TASK DATA Block Start

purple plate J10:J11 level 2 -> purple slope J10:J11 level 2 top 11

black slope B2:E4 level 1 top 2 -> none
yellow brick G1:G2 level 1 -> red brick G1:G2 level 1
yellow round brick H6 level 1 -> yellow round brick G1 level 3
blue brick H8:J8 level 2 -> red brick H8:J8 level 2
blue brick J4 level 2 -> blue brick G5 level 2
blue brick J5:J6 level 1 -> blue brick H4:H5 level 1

TASK DATA Block End
TASK DATA Block Start

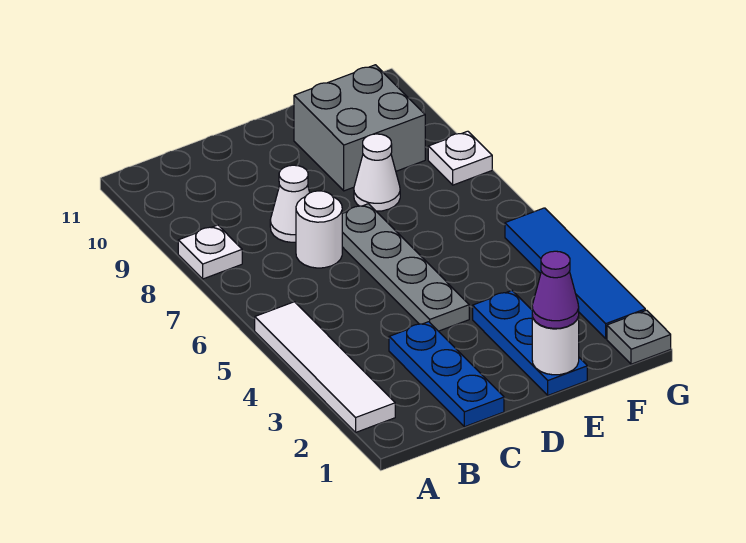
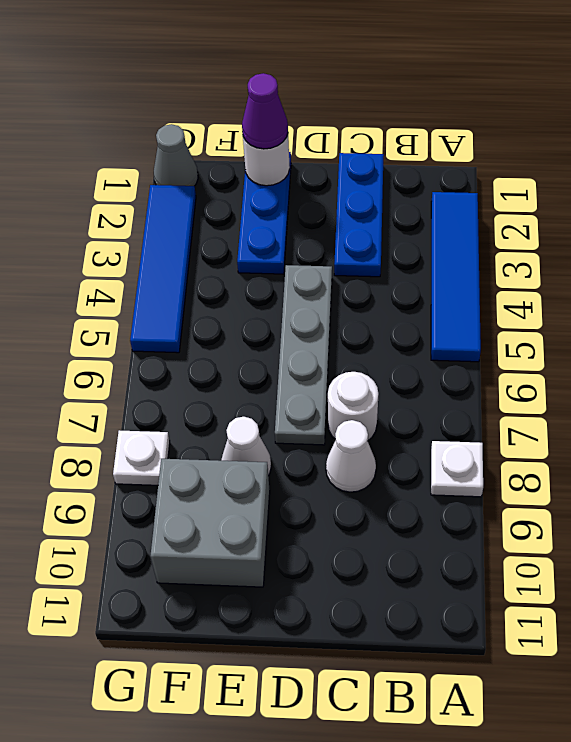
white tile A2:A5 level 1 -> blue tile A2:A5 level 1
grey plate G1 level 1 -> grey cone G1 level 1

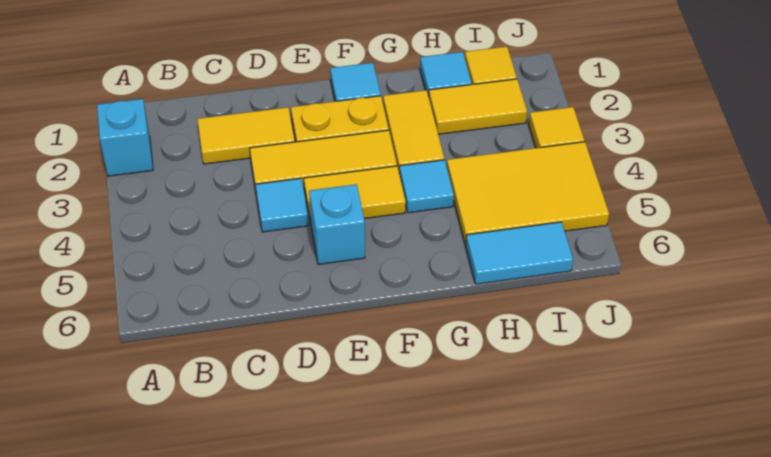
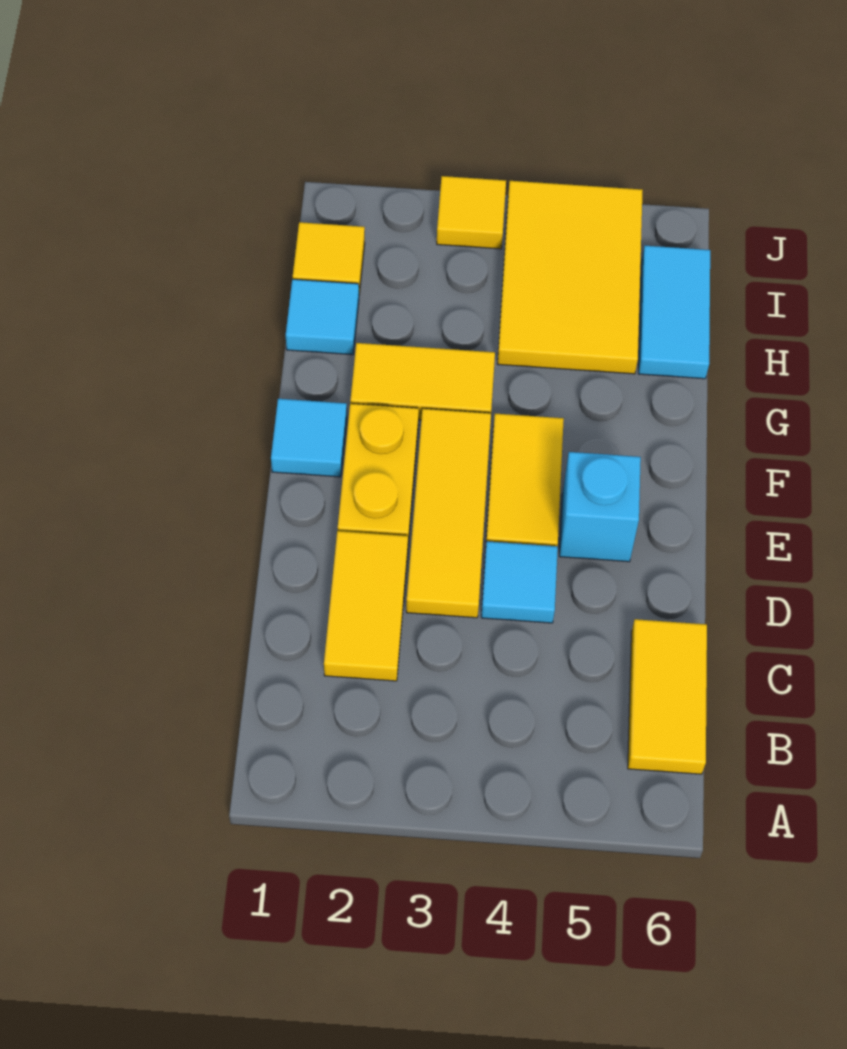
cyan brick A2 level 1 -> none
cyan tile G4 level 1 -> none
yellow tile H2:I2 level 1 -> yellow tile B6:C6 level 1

TASK DATA Block End

EXERCISE: Could you transcribe the entries above word for word, from the line with "cyan brick A2 level 1 -> none" down to the line with "yellow tile H2:I2", keeping both?

TASK OUTPUT:
cyan brick A2 level 1 -> none
cyan tile G4 level 1 -> none
yellow tile H2:I2 level 1 -> yellow tile B6:C6 level 1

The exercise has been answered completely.